Task description:
This exercise calls for the records to be returned exactly, with images removed.

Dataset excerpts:

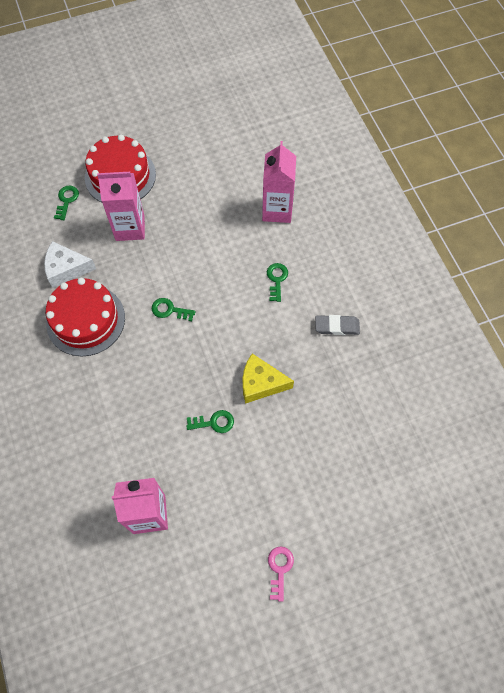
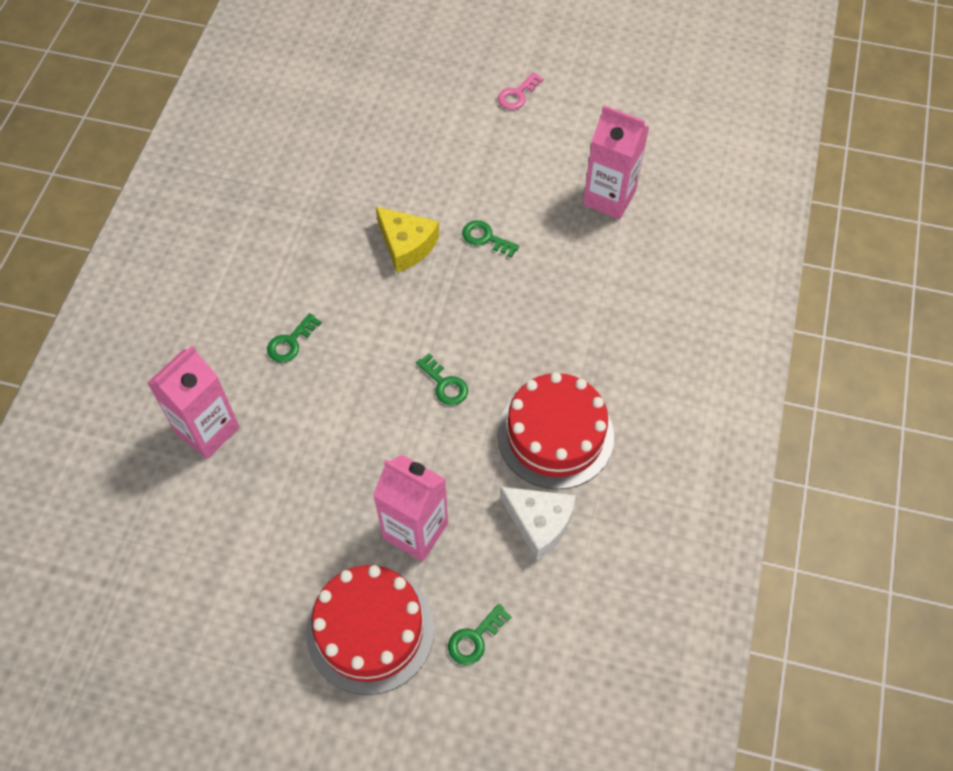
camera: 145 degrees left, 5 degrees down
grey eraser [315,315,360,335] -> none

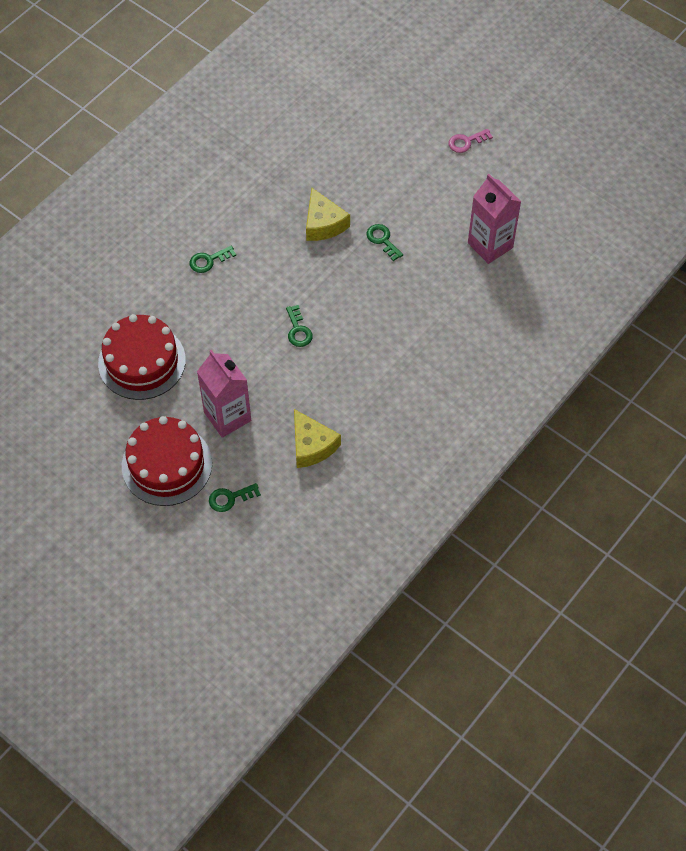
camera: 25 degrees right, 0 degrees up
pink carton [147,346,240,459] -> none
red cake [497,372,614,489] -> red cake moved to [98,314,186,400]
white cheese [500,487,576,560] -> yellow cheese [294,409,341,468]

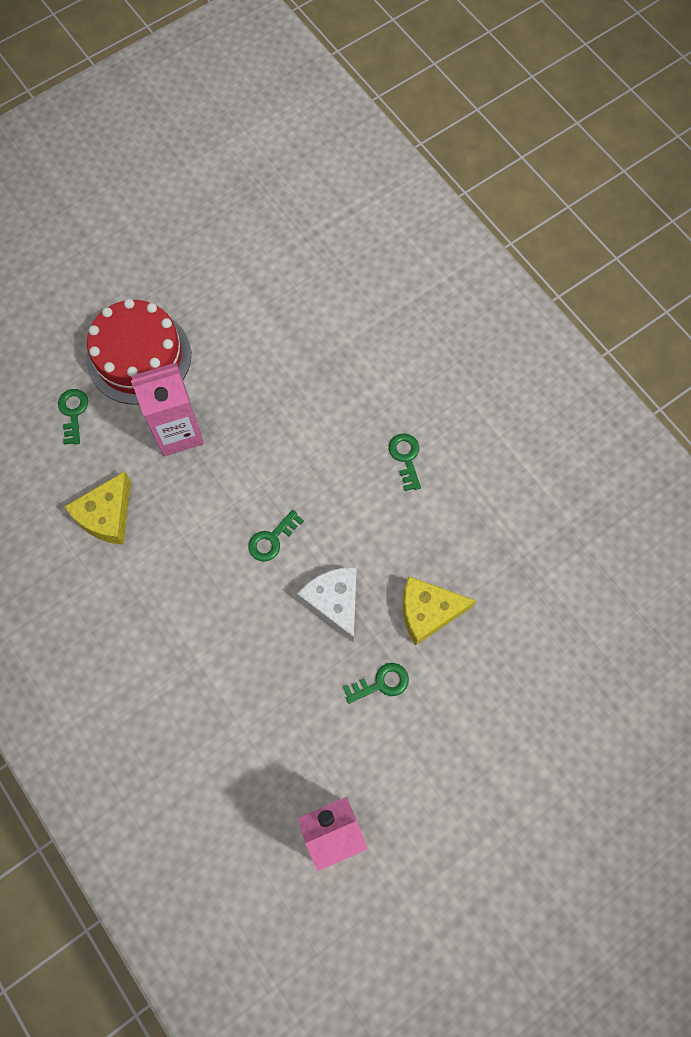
camera: 105 degrees right, 10 degrees up
red cake [98,314,186,400] -> none
green key [286,305,313,347] -> green key turned 45 degrees counterclockwise [248,510,304,562]
yellow cheese [294,409,341,468] -> yellow cheese turned 45 degrees counterclockwise [64,471,131,545]
pink key [448,129,493,153] -> none
none -> white cheese [297,567,357,643]

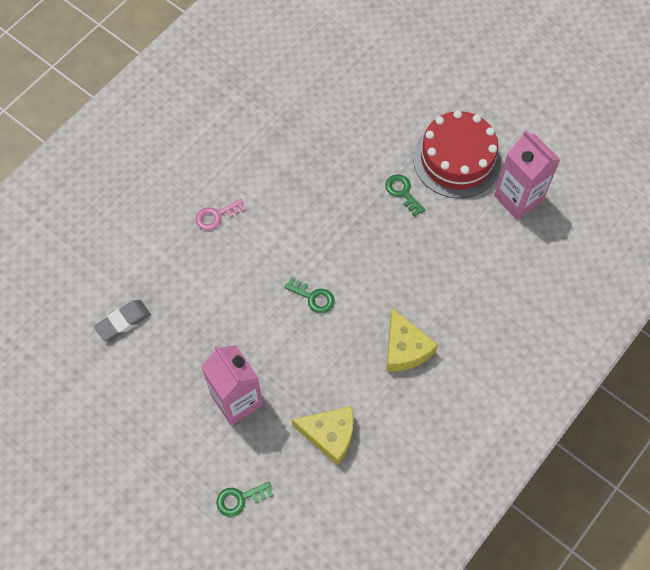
camera: 105 degrees left, 5 degrees down
red cake [87,299,191,405] -> red cake moved to [413,110,501,199]
white cheese [297,567,357,643] -> none
green key [389,433,421,491] -> pink key [196,199,246,231]
yellow cheese [403,576,476,646] -> yellow cheese moved to [386,308,438,371]
none -> grey eraser [94,300,151,341]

Task result:
camera: 145 degrees left, 5 degrees down
grey eraser [315,315,360,335] -> none

camera: 25 degrees right, 0 degrees up
pink carton [147,346,240,459] -> none
red cake [497,372,614,489] -> red cake moved to [98,314,186,400]
white cheese [500,487,576,560] -> yellow cheese [294,409,341,468]

camera: 105 degrees right, 10 degrees up
red cake [98,314,186,400] -> none
green key [286,305,313,347] -> green key turned 45 degrees counterclockwise [248,510,304,562]
yellow cheese [294,409,341,468] -> yellow cheese turned 45 degrees counterclockwise [64,471,131,545]
pink key [448,129,493,153] -> none
none -> white cheese [297,567,357,643]

camera: 105 degrees left, 5 degrees down
red cake [87,299,191,405] -> red cake moved to [413,110,501,199]
white cheese [297,567,357,643] -> none
green key [389,433,421,491] -> pink key [196,199,246,231]
yellow cheese [403,576,476,646] -> yellow cheese moved to [386,308,438,371]
none -> grey eraser [94,300,151,341]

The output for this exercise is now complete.